[Before-and-after change data]
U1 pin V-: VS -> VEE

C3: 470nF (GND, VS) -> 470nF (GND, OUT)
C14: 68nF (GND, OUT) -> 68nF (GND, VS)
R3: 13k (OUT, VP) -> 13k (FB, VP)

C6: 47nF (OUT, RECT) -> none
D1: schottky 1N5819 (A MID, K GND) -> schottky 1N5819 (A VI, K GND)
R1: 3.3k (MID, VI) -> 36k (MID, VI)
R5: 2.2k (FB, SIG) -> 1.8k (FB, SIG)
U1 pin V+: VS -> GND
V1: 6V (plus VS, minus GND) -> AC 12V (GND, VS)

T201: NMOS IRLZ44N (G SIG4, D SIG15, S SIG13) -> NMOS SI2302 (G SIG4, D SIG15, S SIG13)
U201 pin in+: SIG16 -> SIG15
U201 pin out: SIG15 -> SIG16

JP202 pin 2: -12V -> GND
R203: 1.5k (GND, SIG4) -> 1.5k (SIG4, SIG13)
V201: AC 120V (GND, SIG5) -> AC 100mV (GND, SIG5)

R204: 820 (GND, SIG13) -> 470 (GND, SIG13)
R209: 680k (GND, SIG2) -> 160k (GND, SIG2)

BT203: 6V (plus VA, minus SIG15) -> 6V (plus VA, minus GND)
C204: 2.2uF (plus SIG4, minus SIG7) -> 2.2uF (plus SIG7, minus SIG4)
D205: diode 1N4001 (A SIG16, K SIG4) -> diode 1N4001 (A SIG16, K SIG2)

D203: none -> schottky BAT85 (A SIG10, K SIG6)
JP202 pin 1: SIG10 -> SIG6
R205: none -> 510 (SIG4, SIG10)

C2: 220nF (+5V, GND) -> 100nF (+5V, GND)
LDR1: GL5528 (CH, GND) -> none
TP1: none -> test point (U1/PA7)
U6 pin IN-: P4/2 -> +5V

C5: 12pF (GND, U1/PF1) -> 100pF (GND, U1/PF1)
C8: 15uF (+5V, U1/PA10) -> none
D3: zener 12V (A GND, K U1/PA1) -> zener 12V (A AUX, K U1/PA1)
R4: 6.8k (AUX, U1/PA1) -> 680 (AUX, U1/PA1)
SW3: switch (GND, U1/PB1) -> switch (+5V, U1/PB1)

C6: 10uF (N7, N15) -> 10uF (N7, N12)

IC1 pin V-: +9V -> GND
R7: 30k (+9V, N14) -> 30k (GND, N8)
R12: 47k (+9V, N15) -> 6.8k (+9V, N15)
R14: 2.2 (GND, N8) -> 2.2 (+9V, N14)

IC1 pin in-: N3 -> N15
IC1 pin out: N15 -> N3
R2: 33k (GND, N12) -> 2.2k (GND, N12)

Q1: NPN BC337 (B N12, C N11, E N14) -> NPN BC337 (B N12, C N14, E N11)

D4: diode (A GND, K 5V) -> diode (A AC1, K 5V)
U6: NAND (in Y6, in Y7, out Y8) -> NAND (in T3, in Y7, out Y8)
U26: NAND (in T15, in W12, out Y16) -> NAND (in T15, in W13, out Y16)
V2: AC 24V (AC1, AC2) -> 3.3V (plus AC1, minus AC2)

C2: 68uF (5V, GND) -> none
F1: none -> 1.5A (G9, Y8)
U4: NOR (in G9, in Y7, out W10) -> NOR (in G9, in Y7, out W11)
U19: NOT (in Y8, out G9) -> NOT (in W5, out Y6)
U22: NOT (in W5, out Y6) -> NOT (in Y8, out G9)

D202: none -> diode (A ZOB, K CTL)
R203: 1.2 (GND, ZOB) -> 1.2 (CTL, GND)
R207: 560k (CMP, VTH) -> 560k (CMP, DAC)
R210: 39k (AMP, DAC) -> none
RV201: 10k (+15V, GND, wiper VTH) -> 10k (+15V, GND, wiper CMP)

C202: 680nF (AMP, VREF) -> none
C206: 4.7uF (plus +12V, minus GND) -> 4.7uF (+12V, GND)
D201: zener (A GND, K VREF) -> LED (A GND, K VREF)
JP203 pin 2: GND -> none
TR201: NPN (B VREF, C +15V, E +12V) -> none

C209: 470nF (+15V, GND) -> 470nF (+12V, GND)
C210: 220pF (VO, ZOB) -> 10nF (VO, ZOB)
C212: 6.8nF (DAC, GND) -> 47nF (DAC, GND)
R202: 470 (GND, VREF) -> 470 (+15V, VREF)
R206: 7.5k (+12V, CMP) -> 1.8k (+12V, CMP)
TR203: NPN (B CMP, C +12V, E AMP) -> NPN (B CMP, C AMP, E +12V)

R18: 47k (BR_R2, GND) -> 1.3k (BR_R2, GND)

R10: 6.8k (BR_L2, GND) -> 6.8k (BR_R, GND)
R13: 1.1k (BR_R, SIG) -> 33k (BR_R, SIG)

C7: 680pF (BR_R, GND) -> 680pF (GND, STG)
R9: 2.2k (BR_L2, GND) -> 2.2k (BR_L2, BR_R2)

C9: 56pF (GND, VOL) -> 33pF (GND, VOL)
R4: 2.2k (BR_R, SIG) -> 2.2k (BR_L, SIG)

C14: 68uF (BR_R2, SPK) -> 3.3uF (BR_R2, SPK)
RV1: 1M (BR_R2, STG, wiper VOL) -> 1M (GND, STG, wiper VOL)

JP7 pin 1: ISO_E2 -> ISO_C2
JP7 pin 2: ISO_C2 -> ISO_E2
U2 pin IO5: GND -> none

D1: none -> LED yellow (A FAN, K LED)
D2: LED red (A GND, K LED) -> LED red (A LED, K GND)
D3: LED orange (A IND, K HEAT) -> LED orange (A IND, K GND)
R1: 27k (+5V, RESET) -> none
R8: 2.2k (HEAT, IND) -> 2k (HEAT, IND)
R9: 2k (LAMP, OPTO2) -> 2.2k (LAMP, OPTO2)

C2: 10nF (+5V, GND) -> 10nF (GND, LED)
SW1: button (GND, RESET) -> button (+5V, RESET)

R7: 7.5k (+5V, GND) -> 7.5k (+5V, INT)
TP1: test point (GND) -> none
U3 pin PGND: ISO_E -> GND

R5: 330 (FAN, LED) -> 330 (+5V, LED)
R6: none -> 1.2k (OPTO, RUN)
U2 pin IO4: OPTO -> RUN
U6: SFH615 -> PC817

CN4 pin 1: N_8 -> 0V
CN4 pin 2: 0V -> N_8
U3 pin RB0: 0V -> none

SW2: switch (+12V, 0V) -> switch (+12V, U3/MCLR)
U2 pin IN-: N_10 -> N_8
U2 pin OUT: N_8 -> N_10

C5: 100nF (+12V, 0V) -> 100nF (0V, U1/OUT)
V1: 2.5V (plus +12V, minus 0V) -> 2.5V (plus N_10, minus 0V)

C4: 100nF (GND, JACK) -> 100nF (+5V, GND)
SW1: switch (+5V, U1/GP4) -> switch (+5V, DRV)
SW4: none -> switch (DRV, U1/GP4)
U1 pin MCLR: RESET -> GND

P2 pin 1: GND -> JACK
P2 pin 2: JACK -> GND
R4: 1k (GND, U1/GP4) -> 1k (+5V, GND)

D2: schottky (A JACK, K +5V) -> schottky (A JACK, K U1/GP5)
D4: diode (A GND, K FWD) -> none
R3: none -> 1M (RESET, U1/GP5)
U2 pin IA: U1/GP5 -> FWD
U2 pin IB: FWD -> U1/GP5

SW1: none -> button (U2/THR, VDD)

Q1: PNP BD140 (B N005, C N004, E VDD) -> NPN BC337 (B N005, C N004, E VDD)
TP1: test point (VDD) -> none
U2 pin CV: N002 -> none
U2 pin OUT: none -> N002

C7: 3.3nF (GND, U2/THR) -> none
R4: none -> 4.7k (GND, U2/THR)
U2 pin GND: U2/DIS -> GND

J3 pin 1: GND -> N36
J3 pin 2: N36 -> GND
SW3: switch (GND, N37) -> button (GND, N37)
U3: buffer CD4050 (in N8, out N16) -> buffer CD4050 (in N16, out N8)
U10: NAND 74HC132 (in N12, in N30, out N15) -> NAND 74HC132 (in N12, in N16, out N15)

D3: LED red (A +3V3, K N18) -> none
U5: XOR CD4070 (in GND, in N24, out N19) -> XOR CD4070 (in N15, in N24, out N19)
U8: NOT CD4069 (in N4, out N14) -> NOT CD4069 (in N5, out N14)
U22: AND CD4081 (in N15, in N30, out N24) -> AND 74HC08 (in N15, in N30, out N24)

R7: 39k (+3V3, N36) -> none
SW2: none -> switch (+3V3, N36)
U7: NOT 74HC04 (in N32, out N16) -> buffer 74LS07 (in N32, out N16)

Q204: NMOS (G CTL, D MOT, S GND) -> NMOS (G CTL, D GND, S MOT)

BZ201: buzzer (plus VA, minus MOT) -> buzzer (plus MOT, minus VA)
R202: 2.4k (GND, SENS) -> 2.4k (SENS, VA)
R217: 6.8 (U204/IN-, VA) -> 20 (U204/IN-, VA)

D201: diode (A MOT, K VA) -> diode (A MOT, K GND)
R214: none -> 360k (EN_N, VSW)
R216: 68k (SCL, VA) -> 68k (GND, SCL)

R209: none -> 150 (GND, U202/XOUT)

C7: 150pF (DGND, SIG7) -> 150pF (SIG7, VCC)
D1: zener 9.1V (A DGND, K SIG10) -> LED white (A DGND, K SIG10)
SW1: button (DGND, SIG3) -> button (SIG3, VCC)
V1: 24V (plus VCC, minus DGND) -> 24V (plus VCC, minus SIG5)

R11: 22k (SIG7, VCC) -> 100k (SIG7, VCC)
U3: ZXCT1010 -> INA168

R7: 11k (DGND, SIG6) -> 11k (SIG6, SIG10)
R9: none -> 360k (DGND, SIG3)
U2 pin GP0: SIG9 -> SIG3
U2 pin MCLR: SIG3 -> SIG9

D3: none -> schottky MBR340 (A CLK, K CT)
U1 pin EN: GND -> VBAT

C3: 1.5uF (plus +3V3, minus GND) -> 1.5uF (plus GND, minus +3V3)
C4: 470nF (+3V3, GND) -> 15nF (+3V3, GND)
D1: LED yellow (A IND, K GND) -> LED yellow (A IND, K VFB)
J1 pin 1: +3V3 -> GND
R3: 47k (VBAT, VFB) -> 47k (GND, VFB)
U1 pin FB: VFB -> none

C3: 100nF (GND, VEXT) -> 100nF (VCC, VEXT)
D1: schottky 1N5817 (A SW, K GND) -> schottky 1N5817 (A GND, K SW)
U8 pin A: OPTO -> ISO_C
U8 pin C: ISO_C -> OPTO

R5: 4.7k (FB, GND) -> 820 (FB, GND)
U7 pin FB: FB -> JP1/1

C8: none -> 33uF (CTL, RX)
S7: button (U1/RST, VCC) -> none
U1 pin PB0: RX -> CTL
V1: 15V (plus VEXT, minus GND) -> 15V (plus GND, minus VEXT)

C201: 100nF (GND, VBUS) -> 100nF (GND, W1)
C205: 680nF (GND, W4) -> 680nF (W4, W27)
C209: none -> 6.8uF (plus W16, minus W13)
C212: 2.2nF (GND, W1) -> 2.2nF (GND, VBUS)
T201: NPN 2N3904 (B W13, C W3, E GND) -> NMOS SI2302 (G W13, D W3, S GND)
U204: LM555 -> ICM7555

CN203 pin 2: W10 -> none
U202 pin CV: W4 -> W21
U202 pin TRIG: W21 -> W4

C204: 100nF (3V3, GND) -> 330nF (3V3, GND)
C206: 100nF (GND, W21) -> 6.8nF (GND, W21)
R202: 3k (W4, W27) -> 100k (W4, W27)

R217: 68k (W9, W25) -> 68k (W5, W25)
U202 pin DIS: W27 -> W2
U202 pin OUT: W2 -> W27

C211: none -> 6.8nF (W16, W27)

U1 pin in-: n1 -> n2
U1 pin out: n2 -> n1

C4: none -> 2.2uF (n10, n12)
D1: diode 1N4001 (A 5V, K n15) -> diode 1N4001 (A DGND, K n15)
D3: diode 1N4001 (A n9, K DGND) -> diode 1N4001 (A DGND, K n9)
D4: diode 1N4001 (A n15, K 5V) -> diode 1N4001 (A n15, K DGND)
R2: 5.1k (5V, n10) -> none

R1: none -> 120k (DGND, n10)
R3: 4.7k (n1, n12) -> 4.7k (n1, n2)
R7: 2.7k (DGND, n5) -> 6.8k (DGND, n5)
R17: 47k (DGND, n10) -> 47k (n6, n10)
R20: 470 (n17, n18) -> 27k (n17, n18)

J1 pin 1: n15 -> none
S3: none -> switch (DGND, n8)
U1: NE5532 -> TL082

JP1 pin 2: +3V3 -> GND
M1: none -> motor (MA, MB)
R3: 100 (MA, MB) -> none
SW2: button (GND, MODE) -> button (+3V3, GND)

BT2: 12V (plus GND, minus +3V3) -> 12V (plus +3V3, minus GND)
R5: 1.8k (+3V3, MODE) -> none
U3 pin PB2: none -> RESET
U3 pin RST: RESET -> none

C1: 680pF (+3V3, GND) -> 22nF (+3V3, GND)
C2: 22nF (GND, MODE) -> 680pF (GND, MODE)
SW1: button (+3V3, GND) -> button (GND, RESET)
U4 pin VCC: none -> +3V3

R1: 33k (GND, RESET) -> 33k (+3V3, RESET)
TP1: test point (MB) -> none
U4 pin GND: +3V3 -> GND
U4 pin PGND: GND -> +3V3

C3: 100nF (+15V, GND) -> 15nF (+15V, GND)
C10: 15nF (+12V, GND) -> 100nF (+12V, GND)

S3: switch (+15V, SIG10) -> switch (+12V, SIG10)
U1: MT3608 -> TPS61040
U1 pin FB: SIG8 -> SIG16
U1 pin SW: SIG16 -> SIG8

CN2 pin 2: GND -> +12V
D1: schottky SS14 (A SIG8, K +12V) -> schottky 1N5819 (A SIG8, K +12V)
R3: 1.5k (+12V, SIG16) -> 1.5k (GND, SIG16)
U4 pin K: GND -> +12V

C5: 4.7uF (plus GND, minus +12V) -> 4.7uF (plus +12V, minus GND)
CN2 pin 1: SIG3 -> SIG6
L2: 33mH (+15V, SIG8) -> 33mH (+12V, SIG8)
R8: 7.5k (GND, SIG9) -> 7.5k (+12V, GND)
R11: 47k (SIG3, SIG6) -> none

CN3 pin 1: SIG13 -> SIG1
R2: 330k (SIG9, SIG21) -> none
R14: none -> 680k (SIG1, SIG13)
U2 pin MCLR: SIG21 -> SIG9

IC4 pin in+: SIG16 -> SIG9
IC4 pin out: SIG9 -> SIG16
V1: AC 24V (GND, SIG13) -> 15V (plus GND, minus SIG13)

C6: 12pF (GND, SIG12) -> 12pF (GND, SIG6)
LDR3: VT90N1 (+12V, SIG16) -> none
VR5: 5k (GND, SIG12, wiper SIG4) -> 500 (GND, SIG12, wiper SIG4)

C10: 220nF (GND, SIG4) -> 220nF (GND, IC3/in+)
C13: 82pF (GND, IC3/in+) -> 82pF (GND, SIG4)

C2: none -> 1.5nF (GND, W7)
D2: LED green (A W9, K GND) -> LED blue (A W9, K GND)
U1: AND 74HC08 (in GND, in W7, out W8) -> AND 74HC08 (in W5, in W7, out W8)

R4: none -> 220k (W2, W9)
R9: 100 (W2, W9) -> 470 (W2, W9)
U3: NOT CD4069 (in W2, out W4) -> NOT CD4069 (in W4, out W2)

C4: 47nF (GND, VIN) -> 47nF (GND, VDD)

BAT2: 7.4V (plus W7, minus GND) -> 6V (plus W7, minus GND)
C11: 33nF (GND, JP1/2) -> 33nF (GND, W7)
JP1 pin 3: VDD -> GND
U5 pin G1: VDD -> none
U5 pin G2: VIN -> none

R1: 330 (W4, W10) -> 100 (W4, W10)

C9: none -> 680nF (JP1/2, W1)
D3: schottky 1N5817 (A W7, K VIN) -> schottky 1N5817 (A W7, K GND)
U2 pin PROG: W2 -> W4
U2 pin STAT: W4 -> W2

● Work item: Every line in the entries above that has the word "point" should be identified and copied.

● Task result:
TP1: none -> test point (U1/PA7)
TP1: test point (GND) -> none
TP1: test point (VDD) -> none
TP1: test point (MB) -> none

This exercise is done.